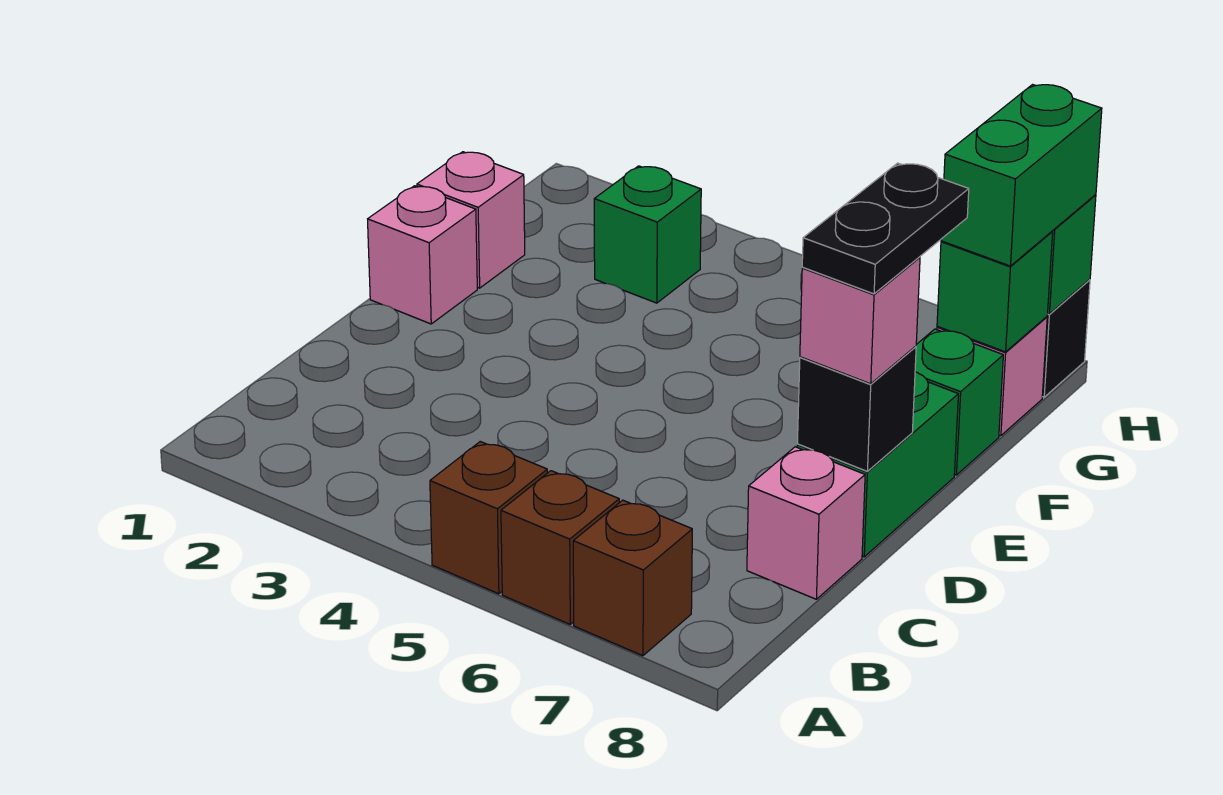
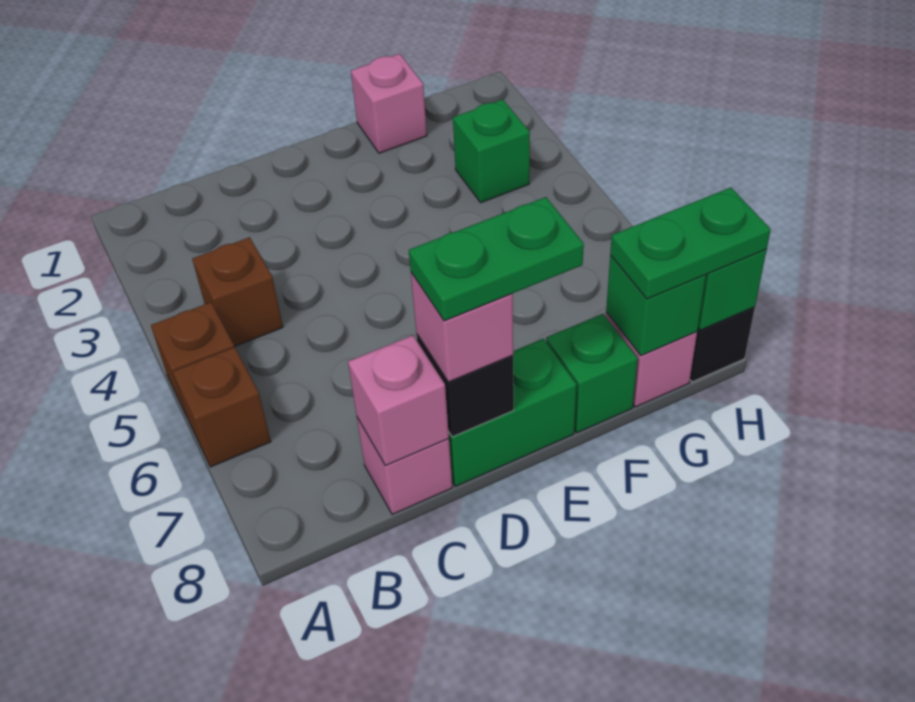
brown brick A7 level 1 -> brown brick B4 level 1
black plate D8:E8 level 4 -> green plate D8:E8 level 4
pink brick E1 level 1 -> pink brick C8 level 2
green brick G8:H8 level 3 -> green plate G8:H8 level 3

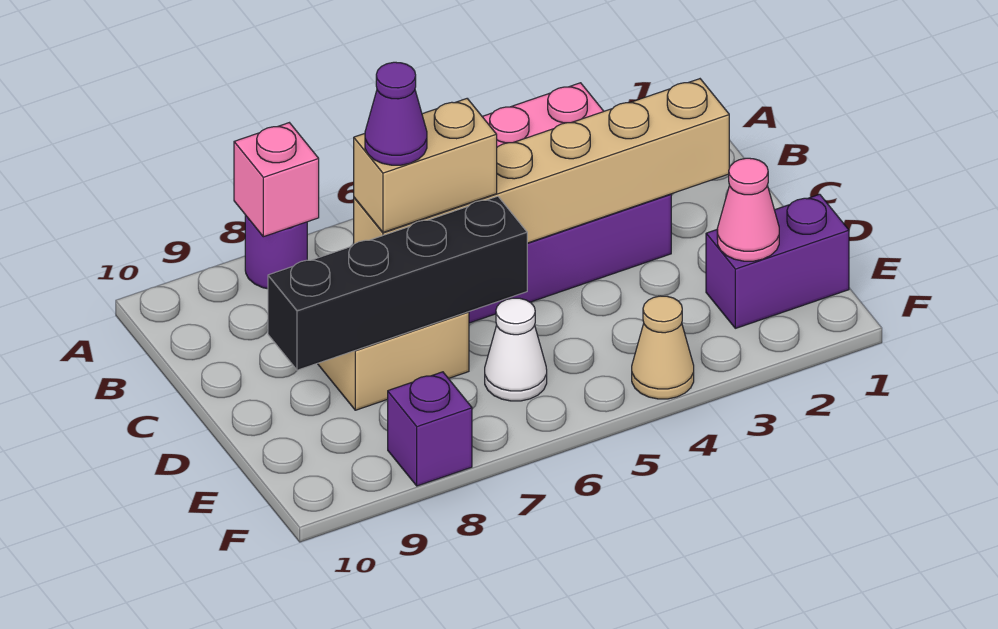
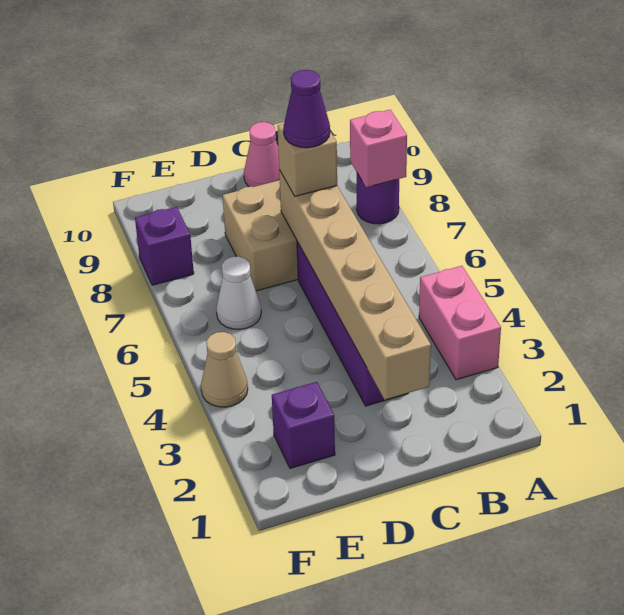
tan brick C6:C7 level 3 -> tan brick C7 level 3
black brick D6:D9 level 2 -> none
purple brick E1:E2 level 1 -> purple brick E2 level 1
pink cone E2 level 2 -> pink cone C10 level 1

Exercise requirements = Only the lines that contain the word "brick" should be copied from the material.

Response area =
brown brick A7 level 1 -> brown brick B4 level 1
pink brick E1 level 1 -> pink brick C8 level 2
green brick G8:H8 level 3 -> green plate G8:H8 level 3
tan brick C6:C7 level 3 -> tan brick C7 level 3
black brick D6:D9 level 2 -> none
purple brick E1:E2 level 1 -> purple brick E2 level 1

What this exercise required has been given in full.